### [Work required]
Set down every record once more, exactly as given.

Edit tracking data
================
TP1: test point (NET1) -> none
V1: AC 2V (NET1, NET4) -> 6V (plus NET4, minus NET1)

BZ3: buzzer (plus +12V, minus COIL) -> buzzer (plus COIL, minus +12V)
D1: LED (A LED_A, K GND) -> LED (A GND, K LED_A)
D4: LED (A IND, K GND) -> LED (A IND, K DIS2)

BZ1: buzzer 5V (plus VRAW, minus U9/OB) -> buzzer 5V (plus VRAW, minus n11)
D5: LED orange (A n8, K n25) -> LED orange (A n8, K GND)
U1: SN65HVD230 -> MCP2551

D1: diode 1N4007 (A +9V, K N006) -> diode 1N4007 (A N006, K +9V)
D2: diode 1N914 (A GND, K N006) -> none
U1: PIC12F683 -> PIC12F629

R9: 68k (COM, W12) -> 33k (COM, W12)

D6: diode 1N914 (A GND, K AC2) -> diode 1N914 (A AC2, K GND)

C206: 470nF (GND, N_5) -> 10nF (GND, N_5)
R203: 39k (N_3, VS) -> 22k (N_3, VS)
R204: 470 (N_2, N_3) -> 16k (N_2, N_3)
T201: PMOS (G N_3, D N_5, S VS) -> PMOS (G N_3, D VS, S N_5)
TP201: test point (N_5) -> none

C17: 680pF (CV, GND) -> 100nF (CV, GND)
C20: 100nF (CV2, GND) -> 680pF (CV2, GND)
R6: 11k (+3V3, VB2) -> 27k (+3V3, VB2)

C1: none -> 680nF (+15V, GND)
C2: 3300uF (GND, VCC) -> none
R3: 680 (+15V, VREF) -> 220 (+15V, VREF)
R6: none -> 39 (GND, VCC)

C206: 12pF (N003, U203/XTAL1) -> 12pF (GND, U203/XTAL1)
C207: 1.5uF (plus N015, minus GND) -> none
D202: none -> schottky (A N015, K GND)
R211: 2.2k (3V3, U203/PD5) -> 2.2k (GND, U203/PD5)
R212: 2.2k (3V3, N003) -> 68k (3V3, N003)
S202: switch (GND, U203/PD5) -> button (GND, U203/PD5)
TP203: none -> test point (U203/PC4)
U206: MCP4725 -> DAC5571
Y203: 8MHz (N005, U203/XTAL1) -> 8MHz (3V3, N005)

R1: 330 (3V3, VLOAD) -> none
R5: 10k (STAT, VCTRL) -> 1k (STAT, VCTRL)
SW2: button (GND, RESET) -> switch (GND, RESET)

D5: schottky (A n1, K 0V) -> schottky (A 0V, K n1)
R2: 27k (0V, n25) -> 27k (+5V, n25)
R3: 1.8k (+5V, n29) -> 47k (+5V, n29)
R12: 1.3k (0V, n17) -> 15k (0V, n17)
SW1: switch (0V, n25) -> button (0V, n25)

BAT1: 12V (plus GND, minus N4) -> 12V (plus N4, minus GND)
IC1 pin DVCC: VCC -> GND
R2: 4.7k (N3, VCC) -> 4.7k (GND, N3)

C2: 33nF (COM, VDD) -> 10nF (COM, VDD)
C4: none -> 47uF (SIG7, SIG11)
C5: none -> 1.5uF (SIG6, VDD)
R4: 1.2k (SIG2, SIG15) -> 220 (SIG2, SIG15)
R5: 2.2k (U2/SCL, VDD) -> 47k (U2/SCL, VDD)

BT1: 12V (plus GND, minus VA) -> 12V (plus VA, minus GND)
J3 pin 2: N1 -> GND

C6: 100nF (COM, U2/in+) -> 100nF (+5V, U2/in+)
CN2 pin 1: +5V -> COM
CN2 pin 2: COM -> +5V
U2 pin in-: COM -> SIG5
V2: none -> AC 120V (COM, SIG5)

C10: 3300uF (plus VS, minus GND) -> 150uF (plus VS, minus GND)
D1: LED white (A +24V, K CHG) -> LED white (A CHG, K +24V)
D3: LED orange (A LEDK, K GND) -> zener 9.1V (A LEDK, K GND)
================
### [Answer to this exercise]
TP1: test point (NET1) -> none
V1: AC 2V (NET1, NET4) -> 6V (plus NET4, minus NET1)

BZ3: buzzer (plus +12V, minus COIL) -> buzzer (plus COIL, minus +12V)
D1: LED (A LED_A, K GND) -> LED (A GND, K LED_A)
D4: LED (A IND, K GND) -> LED (A IND, K DIS2)

BZ1: buzzer 5V (plus VRAW, minus U9/OB) -> buzzer 5V (plus VRAW, minus n11)
D5: LED orange (A n8, K n25) -> LED orange (A n8, K GND)
U1: SN65HVD230 -> MCP2551

D1: diode 1N4007 (A +9V, K N006) -> diode 1N4007 (A N006, K +9V)
D2: diode 1N914 (A GND, K N006) -> none
U1: PIC12F683 -> PIC12F629

R9: 68k (COM, W12) -> 33k (COM, W12)

D6: diode 1N914 (A GND, K AC2) -> diode 1N914 (A AC2, K GND)

C206: 470nF (GND, N_5) -> 10nF (GND, N_5)
R203: 39k (N_3, VS) -> 22k (N_3, VS)
R204: 470 (N_2, N_3) -> 16k (N_2, N_3)
T201: PMOS (G N_3, D N_5, S VS) -> PMOS (G N_3, D VS, S N_5)
TP201: test point (N_5) -> none

C17: 680pF (CV, GND) -> 100nF (CV, GND)
C20: 100nF (CV2, GND) -> 680pF (CV2, GND)
R6: 11k (+3V3, VB2) -> 27k (+3V3, VB2)

C1: none -> 680nF (+15V, GND)
C2: 3300uF (GND, VCC) -> none
R3: 680 (+15V, VREF) -> 220 (+15V, VREF)
R6: none -> 39 (GND, VCC)

C206: 12pF (N003, U203/XTAL1) -> 12pF (GND, U203/XTAL1)
C207: 1.5uF (plus N015, minus GND) -> none
D202: none -> schottky (A N015, K GND)
R211: 2.2k (3V3, U203/PD5) -> 2.2k (GND, U203/PD5)
R212: 2.2k (3V3, N003) -> 68k (3V3, N003)
S202: switch (GND, U203/PD5) -> button (GND, U203/PD5)
TP203: none -> test point (U203/PC4)
U206: MCP4725 -> DAC5571
Y203: 8MHz (N005, U203/XTAL1) -> 8MHz (3V3, N005)

R1: 330 (3V3, VLOAD) -> none
R5: 10k (STAT, VCTRL) -> 1k (STAT, VCTRL)
SW2: button (GND, RESET) -> switch (GND, RESET)

D5: schottky (A n1, K 0V) -> schottky (A 0V, K n1)
R2: 27k (0V, n25) -> 27k (+5V, n25)
R3: 1.8k (+5V, n29) -> 47k (+5V, n29)
R12: 1.3k (0V, n17) -> 15k (0V, n17)
SW1: switch (0V, n25) -> button (0V, n25)

BAT1: 12V (plus GND, minus N4) -> 12V (plus N4, minus GND)
IC1 pin DVCC: VCC -> GND
R2: 4.7k (N3, VCC) -> 4.7k (GND, N3)

C2: 33nF (COM, VDD) -> 10nF (COM, VDD)
C4: none -> 47uF (SIG7, SIG11)
C5: none -> 1.5uF (SIG6, VDD)
R4: 1.2k (SIG2, SIG15) -> 220 (SIG2, SIG15)
R5: 2.2k (U2/SCL, VDD) -> 47k (U2/SCL, VDD)

BT1: 12V (plus GND, minus VA) -> 12V (plus VA, minus GND)
J3 pin 2: N1 -> GND

C6: 100nF (COM, U2/in+) -> 100nF (+5V, U2/in+)
CN2 pin 1: +5V -> COM
CN2 pin 2: COM -> +5V
U2 pin in-: COM -> SIG5
V2: none -> AC 120V (COM, SIG5)

C10: 3300uF (plus VS, minus GND) -> 150uF (plus VS, minus GND)
D1: LED white (A +24V, K CHG) -> LED white (A CHG, K +24V)
D3: LED orange (A LEDK, K GND) -> zener 9.1V (A LEDK, K GND)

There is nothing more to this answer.